= Raw data =
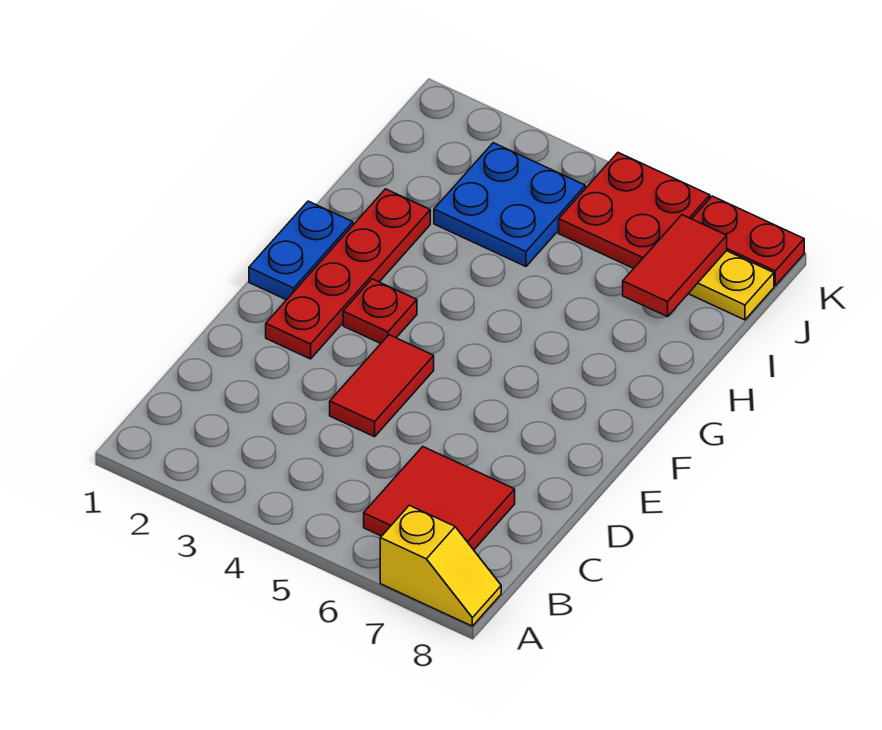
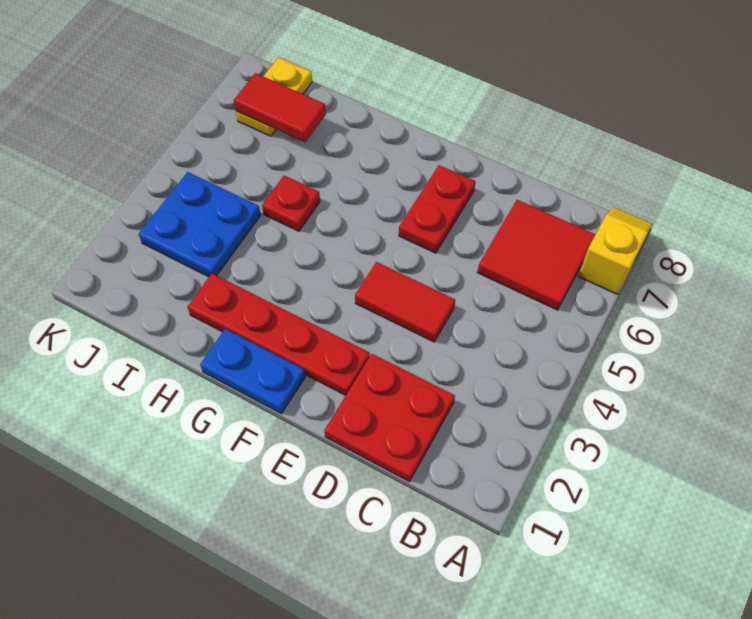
red plate F3 level 1 -> red plate H5 level 1
red plate J5:K6 level 1 -> red plate C1:D2 level 1
red plate K7:K8 level 1 -> red plate E6:E7 level 1

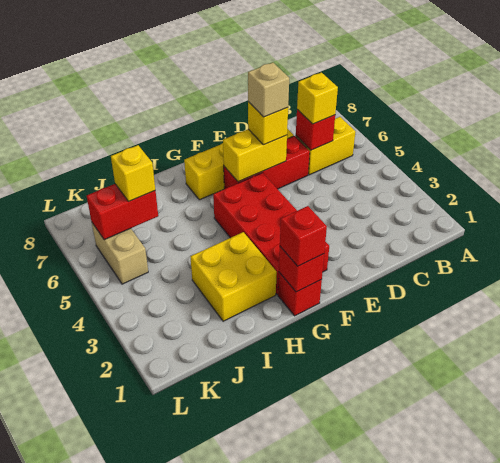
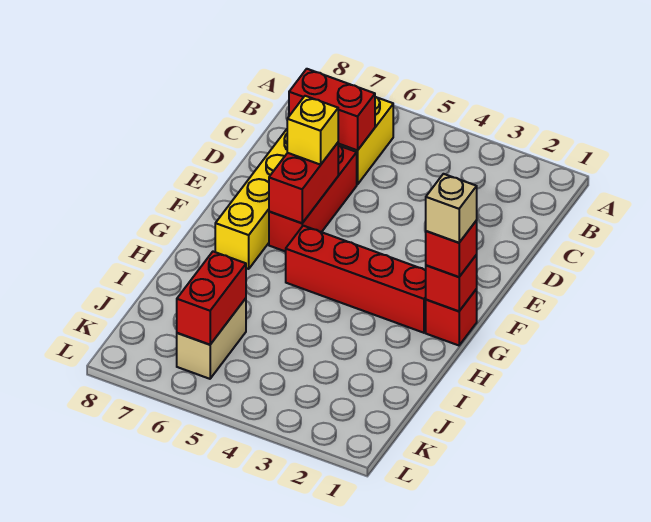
red brick C6 level 2 -> red brick C6:C7 level 2
yellow brick C6 level 3 -> none
yellow brick E6:F6 level 2 -> red brick E6:F6 level 2
tan brick E6 level 4 -> tan brick G1 level 4
red brick F2:G5 level 1 -> red brick G2:G5 level 1
yellow brick H2:I3 level 1 -> none
yellow brick J6 level 3 -> none
tan brick K5:K6 level 1 -> tan brick J6:K6 level 1

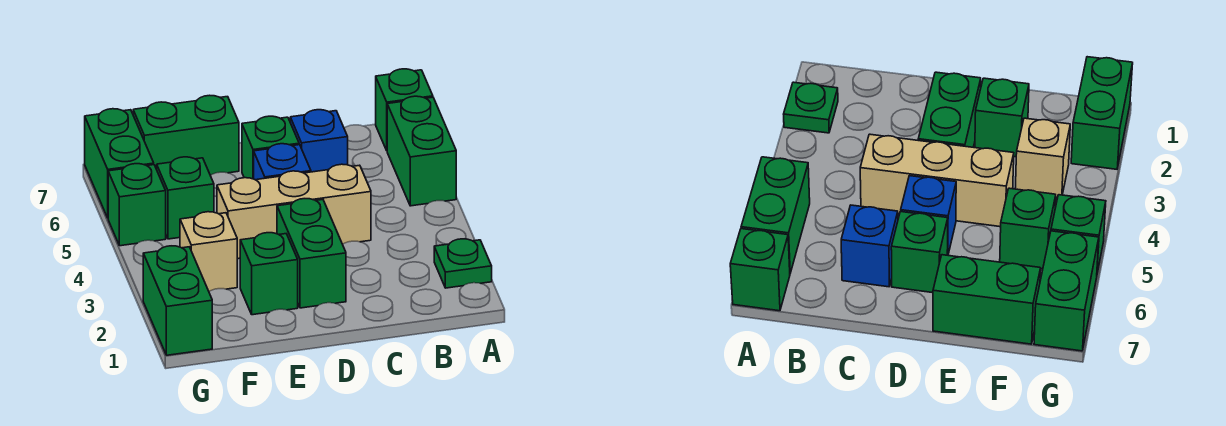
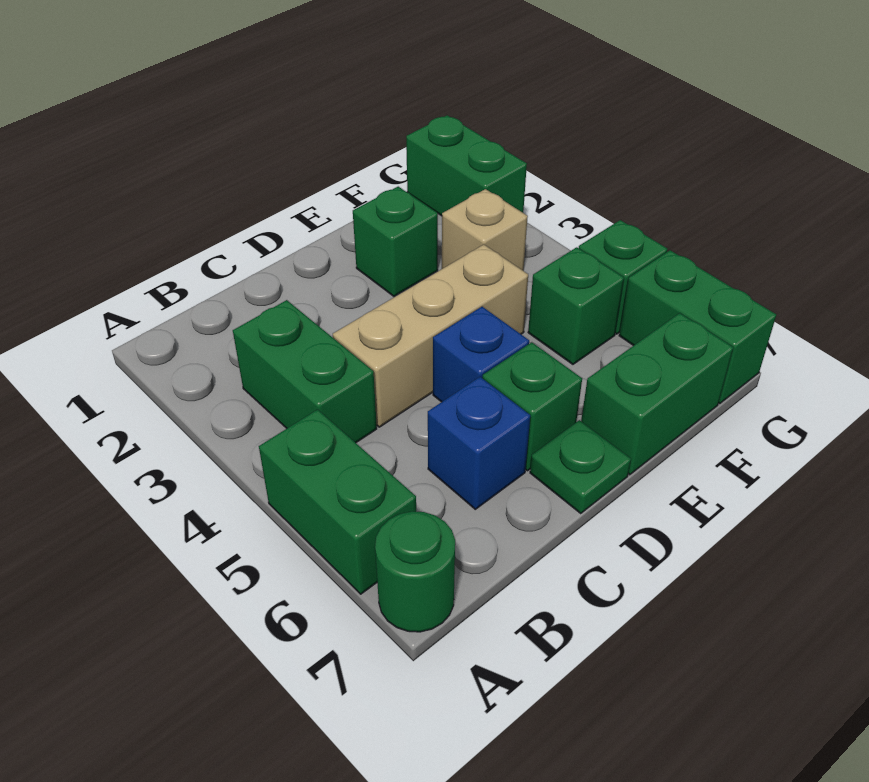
green plate A2 level 1 -> green plate D7 level 1
green brick A7 level 1 -> green round brick A7 level 1
green brick D2:D3 level 1 -> green brick B3:B4 level 1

= Task details =
Return, exactly as they appear, the lines from the line containing "red brick F2:G5" through the end of the records above, both ends included, without pictures.

= Finished exercise =
red brick F2:G5 level 1 -> red brick G2:G5 level 1
yellow brick H2:I3 level 1 -> none
yellow brick J6 level 3 -> none
tan brick K5:K6 level 1 -> tan brick J6:K6 level 1

green plate A2 level 1 -> green plate D7 level 1
green brick A7 level 1 -> green round brick A7 level 1
green brick D2:D3 level 1 -> green brick B3:B4 level 1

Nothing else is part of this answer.